*Exercise details*: In the entries that follow, find every line containing "DGND" and copy it.

########

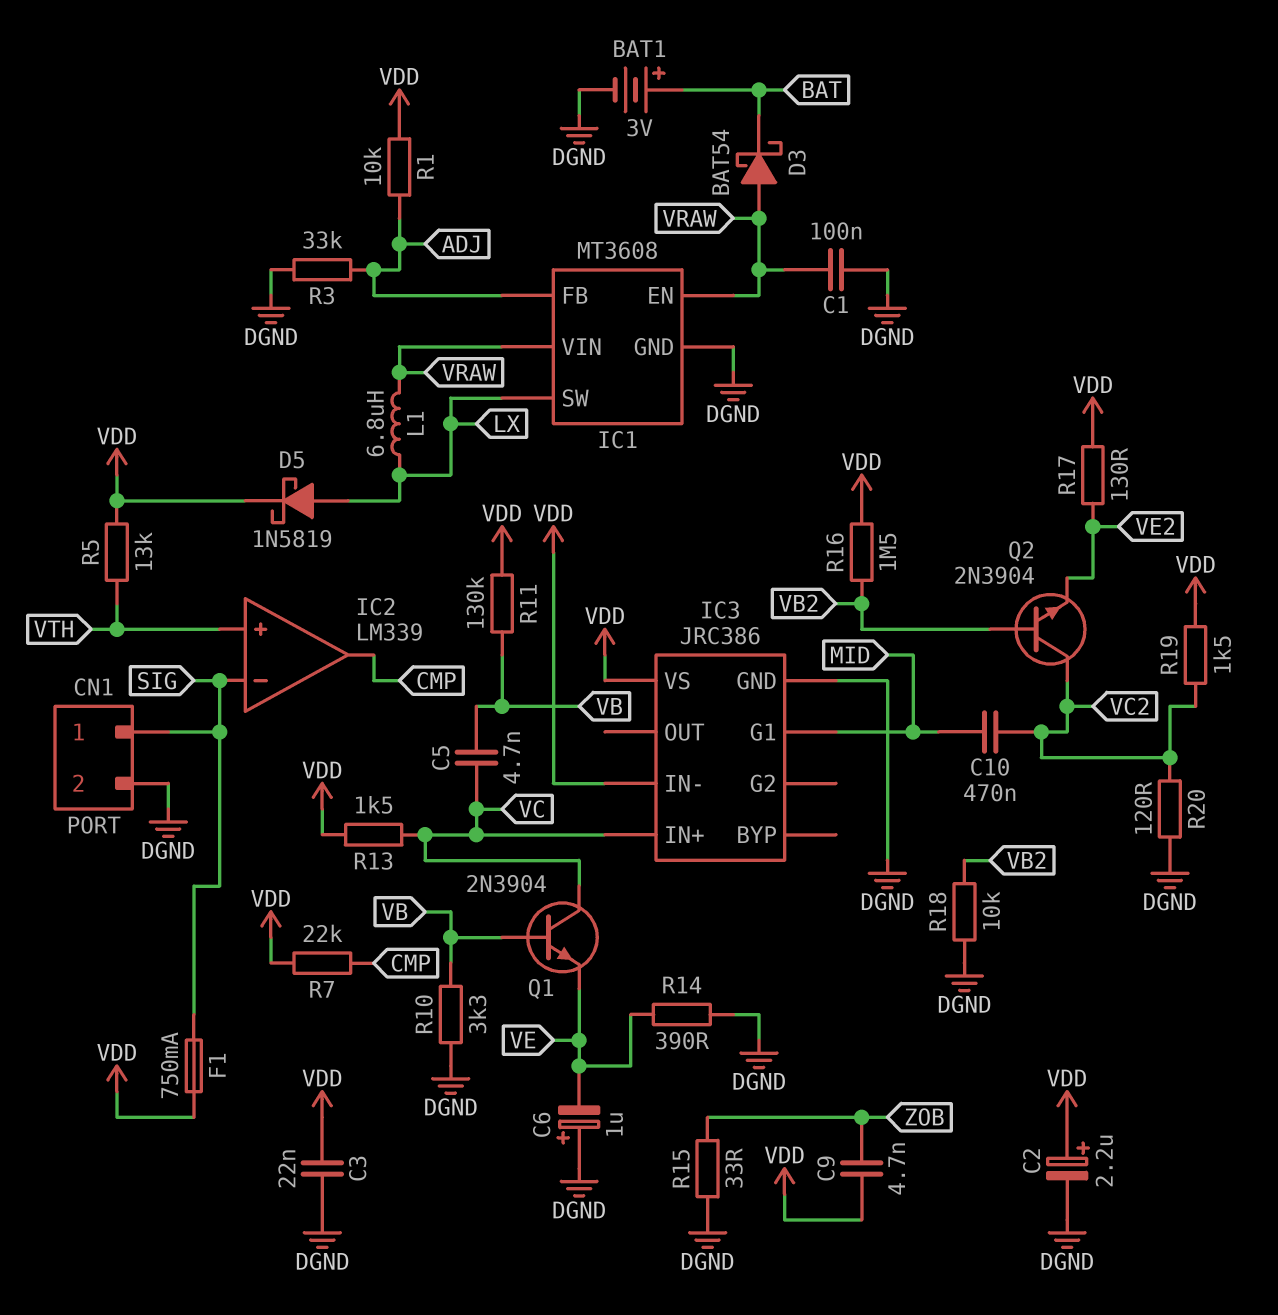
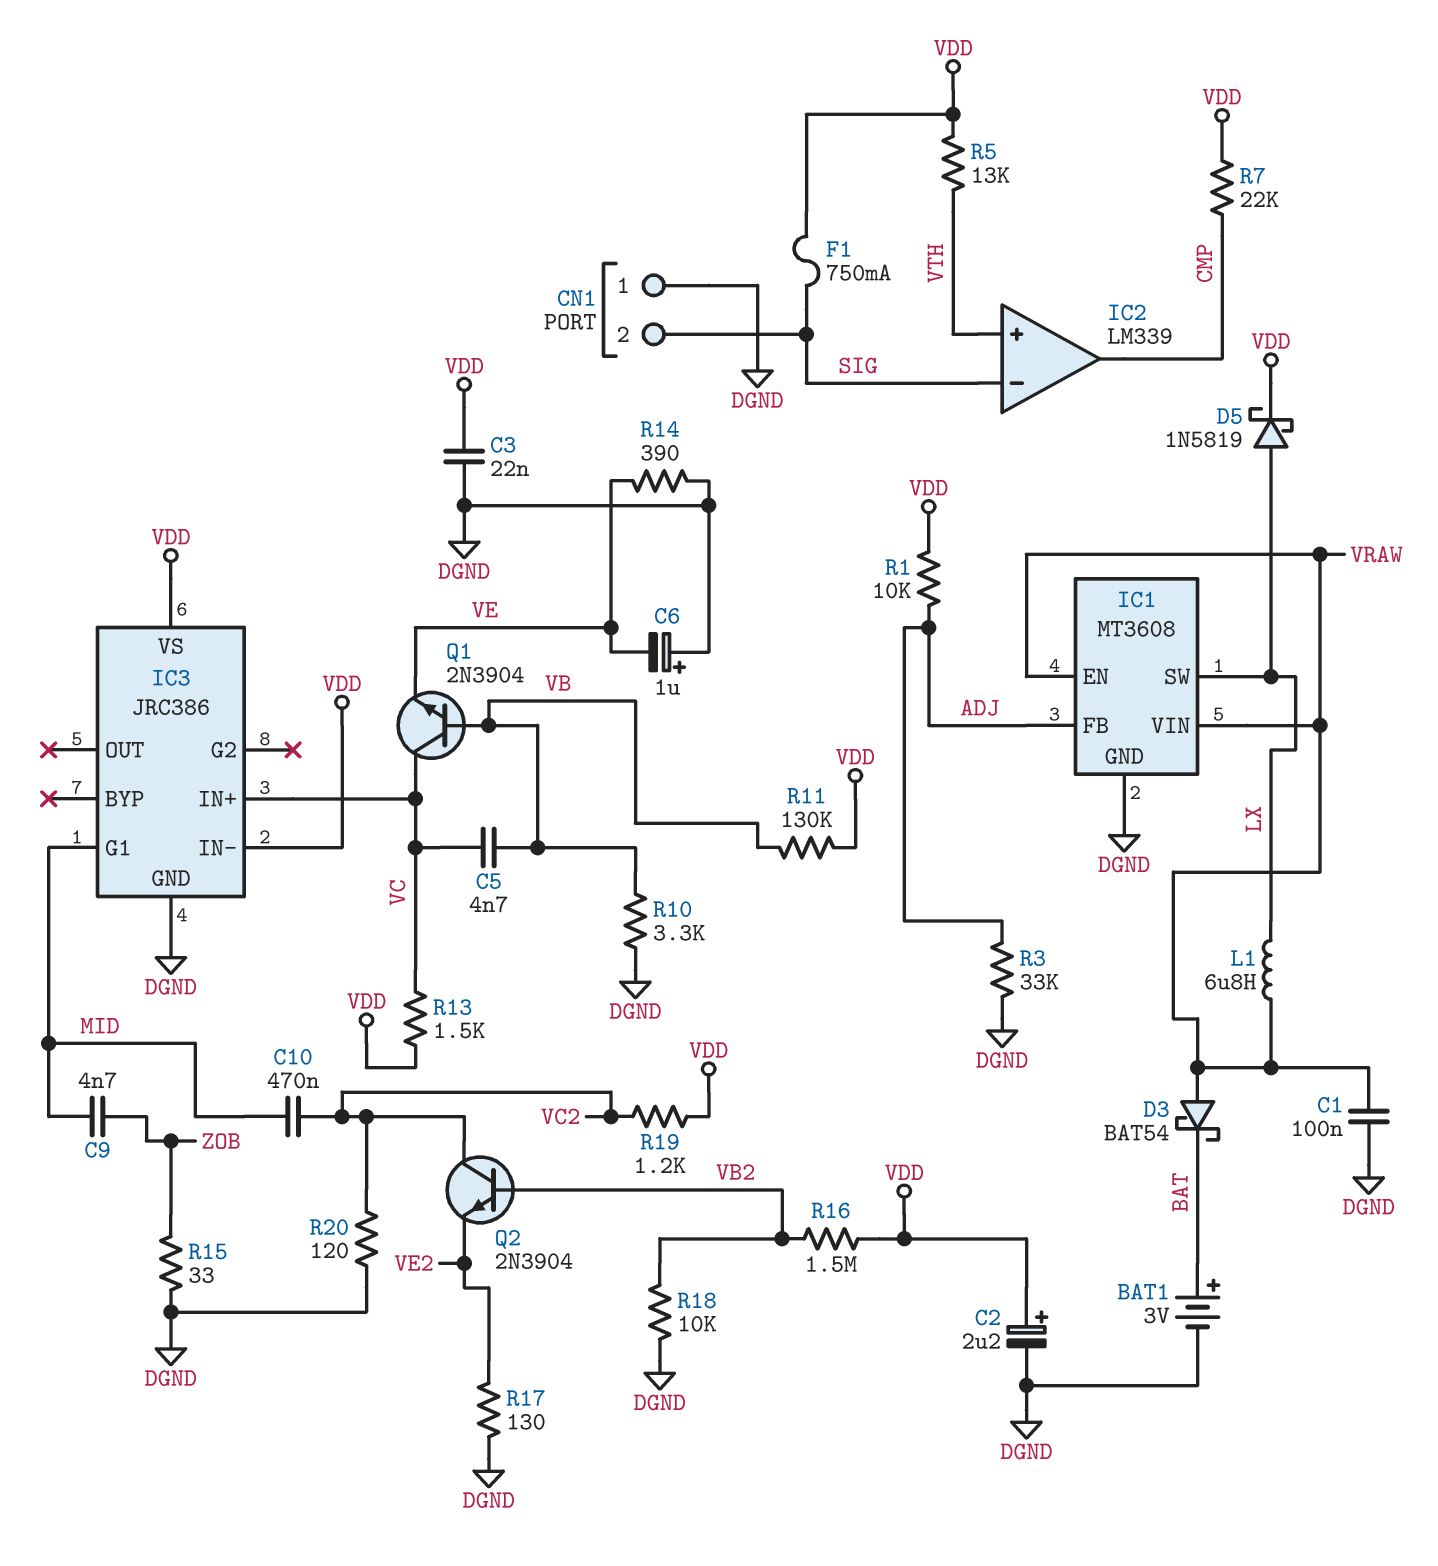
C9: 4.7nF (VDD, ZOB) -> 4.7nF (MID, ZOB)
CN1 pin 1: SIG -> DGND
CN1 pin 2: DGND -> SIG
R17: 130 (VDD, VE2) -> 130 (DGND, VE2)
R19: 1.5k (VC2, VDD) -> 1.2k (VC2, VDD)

########

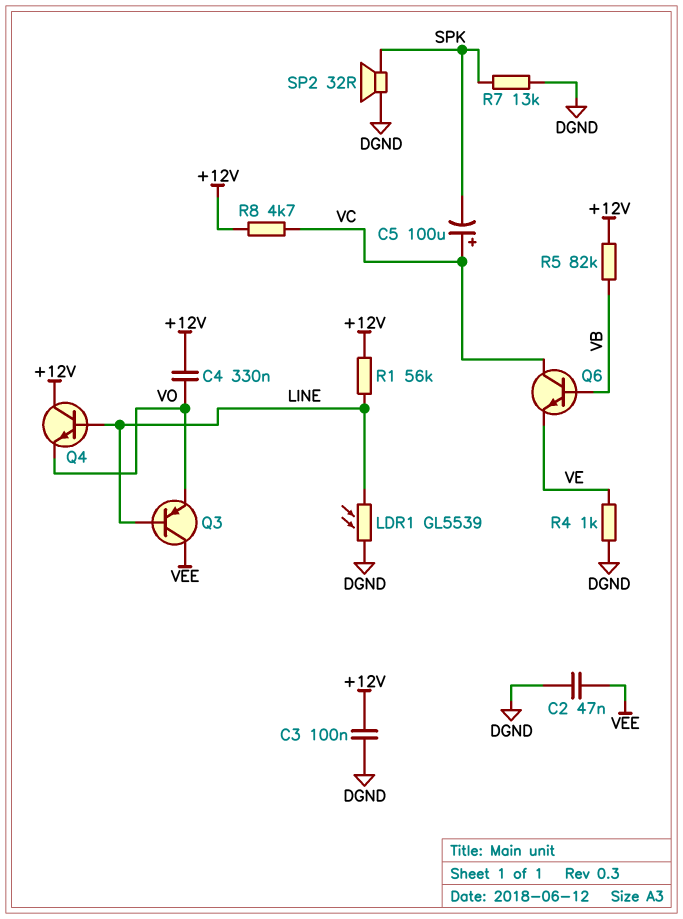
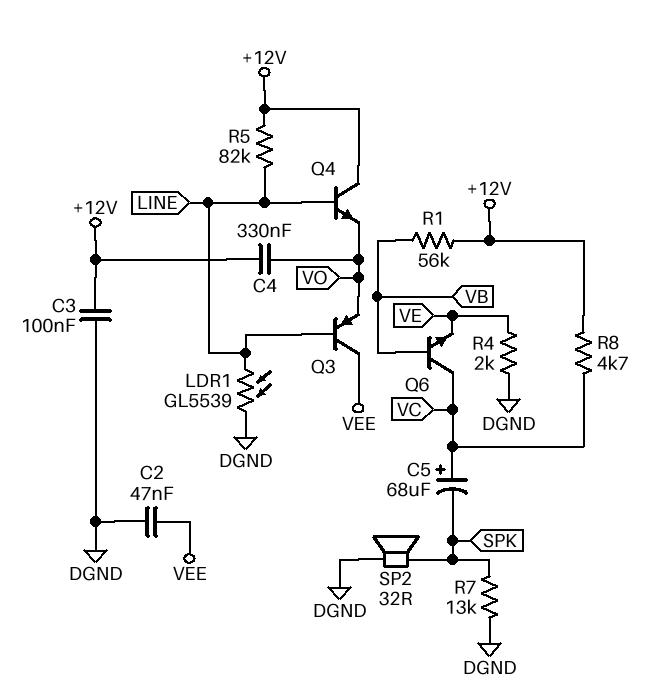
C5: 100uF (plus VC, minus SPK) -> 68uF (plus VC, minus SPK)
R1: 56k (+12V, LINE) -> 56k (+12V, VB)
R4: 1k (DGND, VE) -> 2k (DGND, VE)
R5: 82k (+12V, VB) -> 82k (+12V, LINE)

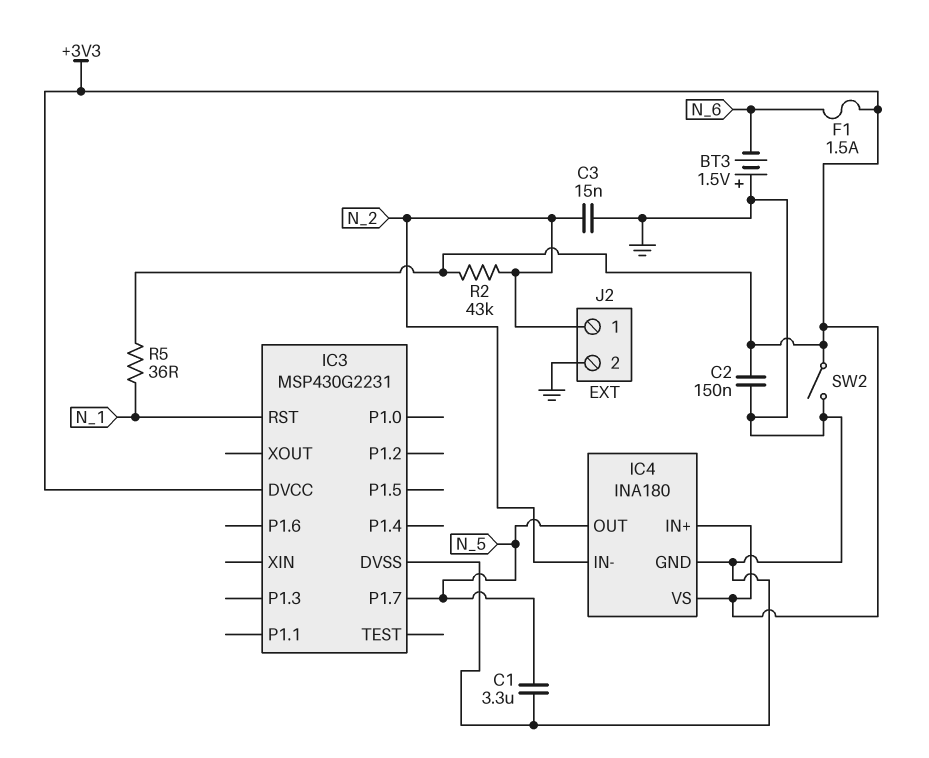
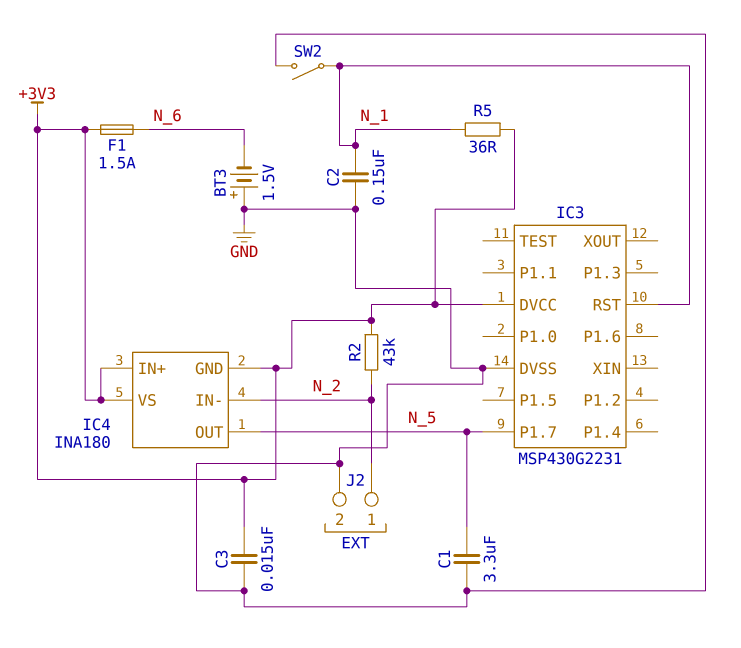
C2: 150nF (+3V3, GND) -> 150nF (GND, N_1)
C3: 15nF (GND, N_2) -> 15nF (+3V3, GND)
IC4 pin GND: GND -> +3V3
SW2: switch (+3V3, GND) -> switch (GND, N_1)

########

*Response box*:
CN1 pin 1: SIG -> DGND
CN1 pin 2: DGND -> SIG
R17: 130 (VDD, VE2) -> 130 (DGND, VE2)
R4: 1k (DGND, VE) -> 2k (DGND, VE)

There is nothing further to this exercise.